What you are asked to do: Please recast the lines below as a JSON list of strings, one string per line, skipping blank lines and leaving the pictures out.

Recorded data:
■ ■ ■ ■

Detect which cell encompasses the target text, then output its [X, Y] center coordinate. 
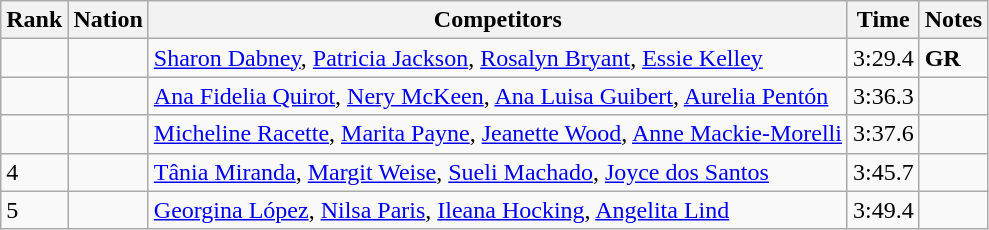
Micheline Racette, Marita Payne, Jeanette Wood, Anne Mackie-Morelli [498, 134]
Tânia Miranda, Margit Weise, Sueli Machado, Joyce dos Santos [498, 172]
4 [34, 172]
3:36.3 [883, 96]
3:49.4 [883, 210]
5 [34, 210]
3:37.6 [883, 134]
3:29.4 [883, 58]
Ana Fidelia Quirot, Nery McKeen, Ana Luisa Guibert, Aurelia Pentón [498, 96]
Competitors [498, 20]
3:45.7 [883, 172]
Rank [34, 20]
Time [883, 20]
Georgina López, Nilsa Paris, Ileana Hocking, Angelita Lind [498, 210]
GR [953, 58]
Sharon Dabney, Patricia Jackson, Rosalyn Bryant, Essie Kelley [498, 58]
Nation [108, 20]
Notes [953, 20]
Return [x, y] of the center of cell containing provided text 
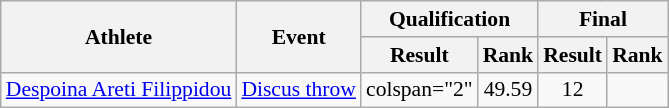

■ ■ ■ ■

Response below:
[
  "Detect which cell encompasses the target text, then output its [X, Y] center coordinate. ",
  "Micheline Racette, Marita Payne, Jeanette Wood, Anne Mackie-Morelli [498, 134]",
  "Tânia Miranda, Margit Weise, Sueli Machado, Joyce dos Santos [498, 172]",
  "4 [34, 172]",
  "3:36.3 [883, 96]",
  "3:49.4 [883, 210]",
  "5 [34, 210]",
  "3:37.6 [883, 134]",
  "3:29.4 [883, 58]",
  "Ana Fidelia Quirot, Nery McKeen, Ana Luisa Guibert, Aurelia Pentón [498, 96]",
  "Competitors [498, 20]",
  "3:45.7 [883, 172]",
  "Rank [34, 20]",
  "Time [883, 20]",
  "Georgina López, Nilsa Paris, Ileana Hocking, Angelita Lind [498, 210]",
  "GR [953, 58]",
  "Sharon Dabney, Patricia Jackson, Rosalyn Bryant, Essie Kelley [498, 58]",
  "Nation [108, 20]",
  "Notes [953, 20]",
  "Return [x, y] of the center of cell containing provided text "
]